[WHAT THE TASK REQUIRES] Your job is to return every line in the data holding the string "purple".

[DATA EXCERPT]
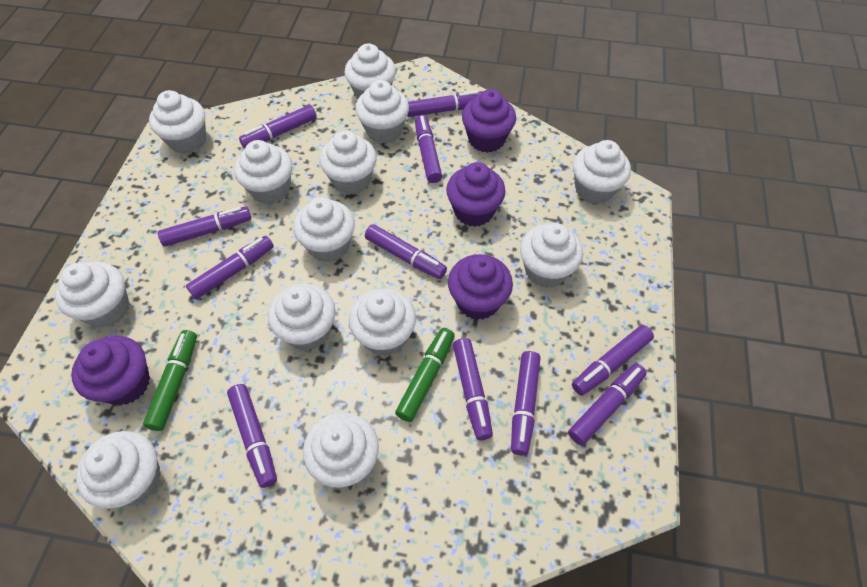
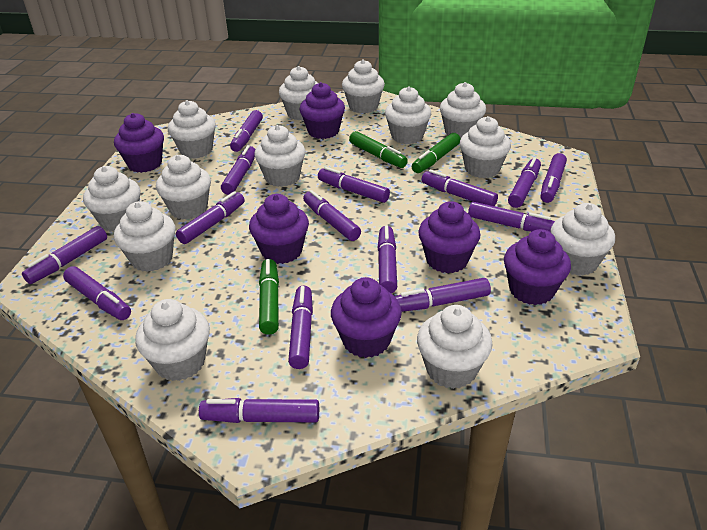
green marker: 2 -> 3
purple cupcake: 4 -> 6
purple marker: 11 -> 15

[SOLUTION]
purple cupcake: 4 -> 6
purple marker: 11 -> 15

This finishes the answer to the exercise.